--- Recorded information ---

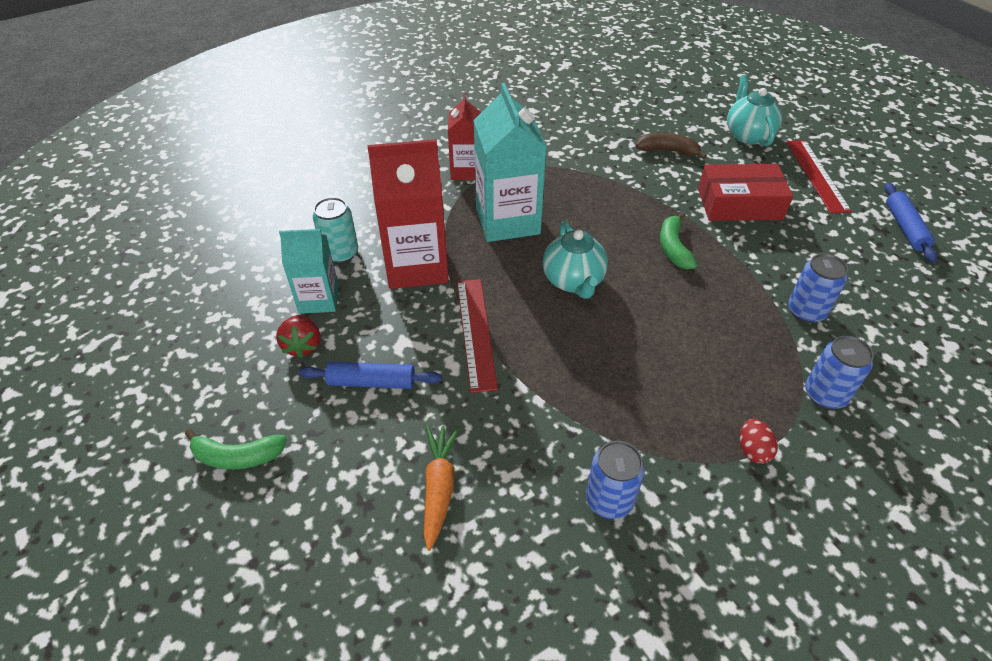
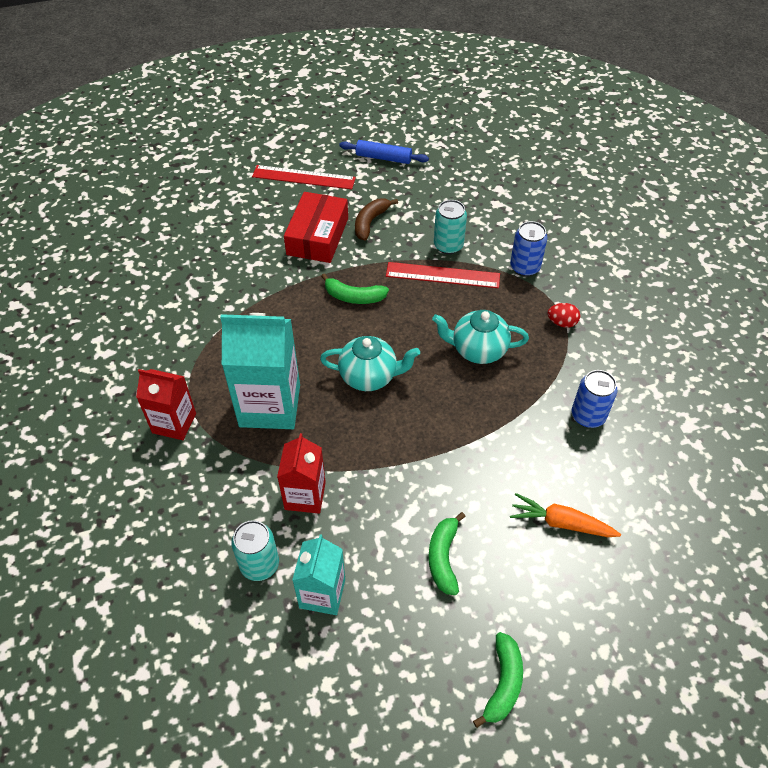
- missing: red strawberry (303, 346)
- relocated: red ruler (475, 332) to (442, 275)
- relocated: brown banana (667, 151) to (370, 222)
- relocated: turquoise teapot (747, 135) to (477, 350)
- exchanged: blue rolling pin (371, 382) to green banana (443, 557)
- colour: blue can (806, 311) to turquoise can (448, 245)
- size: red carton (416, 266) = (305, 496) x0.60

---

■ Directions for this task ■
Sift through the entries and copy every line with "relocated".

■ Exercise solution ■
- relocated: red ruler (475, 332) to (442, 275)
- relocated: brown banana (667, 151) to (370, 222)
- relocated: turquoise teapot (747, 135) to (477, 350)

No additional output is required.